===== Material supplied =====

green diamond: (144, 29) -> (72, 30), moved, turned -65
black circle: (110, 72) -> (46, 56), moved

=====
===== Material supplied =====

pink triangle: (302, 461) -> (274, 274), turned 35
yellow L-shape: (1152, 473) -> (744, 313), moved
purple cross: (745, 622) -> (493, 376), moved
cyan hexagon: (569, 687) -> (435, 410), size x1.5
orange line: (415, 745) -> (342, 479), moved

=====

▶ [Activity]:
All lines above from the line with "yellow L-shape: (1152, 473)" through the line with "orange line: (415, 745) -> (342, 479), moved", both included, are to be set down exactly, with nothing else.

▶ [Solved exercise]:
yellow L-shape: (1152, 473) -> (744, 313), moved
purple cross: (745, 622) -> (493, 376), moved
cyan hexagon: (569, 687) -> (435, 410), size x1.5
orange line: (415, 745) -> (342, 479), moved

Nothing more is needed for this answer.